TASK REQUIREMENTS :: The answer must be an exact printing of every record below, with the pictures omitted.

RECORDS SUPPLIED ::
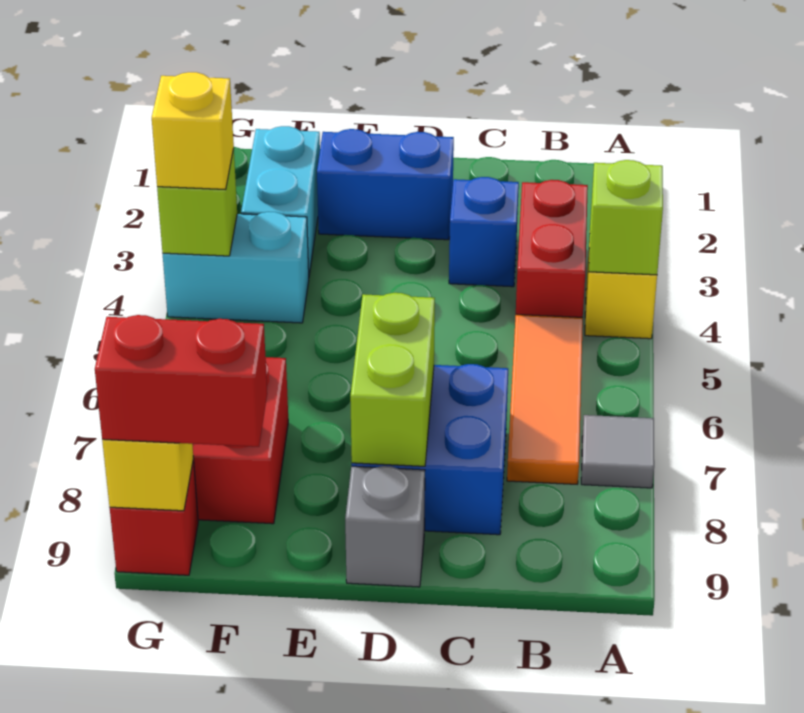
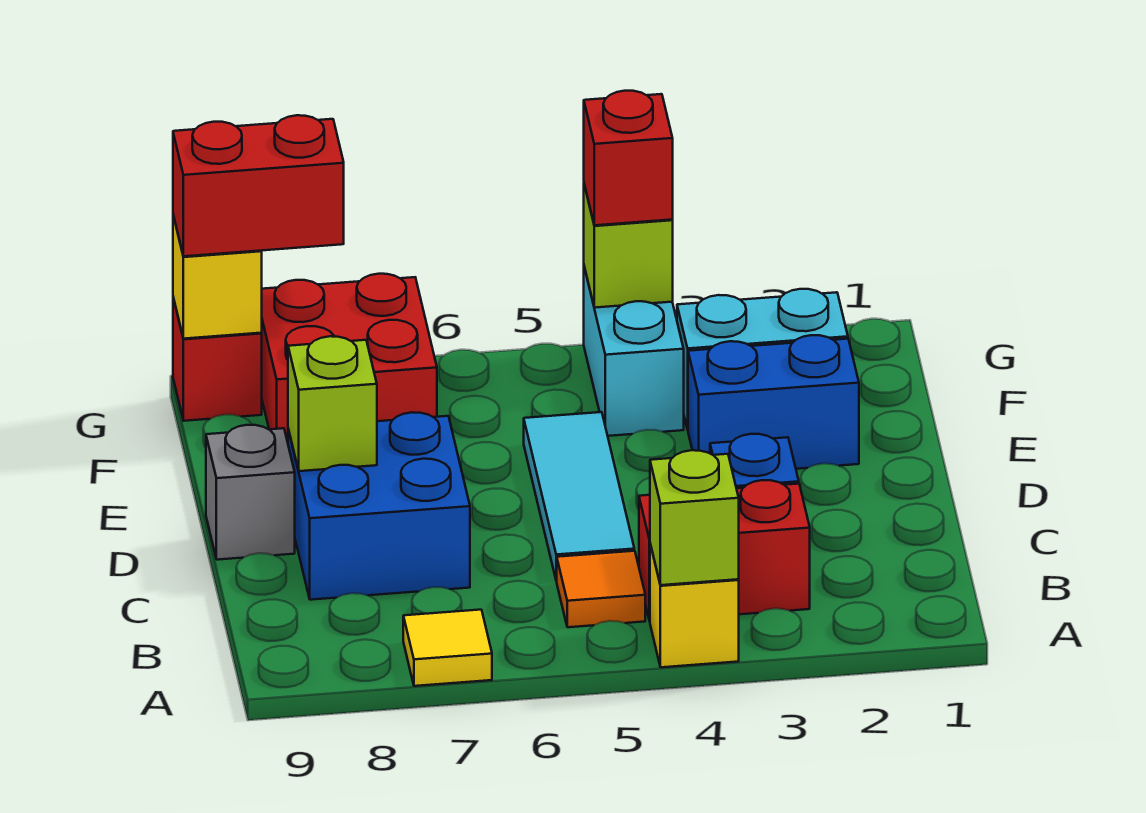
grey 1x1 tile [581,415,654,488] -> yellow 1x1 tile [403,610,492,686]
orange 1x3 tile [507,314,583,484] -> orange 1x1 tile [557,551,645,627]
none -> cyan 1x3 tile [524,412,634,581]
blue 1x2 brick [317,129,454,240] -> blue 1x2 brick turned to [688,335,859,469]
lime 1x2 brick [350,293,435,466] -> lime 1x1 brick [288,336,377,471]
red 1x2 brick [95,315,267,447] -> red 1x2 brick turned to [173,115,344,256]
yellow 1x1 brick [152,72,234,189] -> red 1x1 brick [584,91,673,225]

SOLVED EXERCISE ::
grey 1x1 tile [581,415,654,488] -> yellow 1x1 tile [403,610,492,686]
orange 1x3 tile [507,314,583,484] -> orange 1x1 tile [557,551,645,627]
none -> cyan 1x3 tile [524,412,634,581]
blue 1x2 brick [317,129,454,240] -> blue 1x2 brick turned to [688,335,859,469]
lime 1x2 brick [350,293,435,466] -> lime 1x1 brick [288,336,377,471]
red 1x2 brick [95,315,267,447] -> red 1x2 brick turned to [173,115,344,256]
yellow 1x1 brick [152,72,234,189] -> red 1x1 brick [584,91,673,225]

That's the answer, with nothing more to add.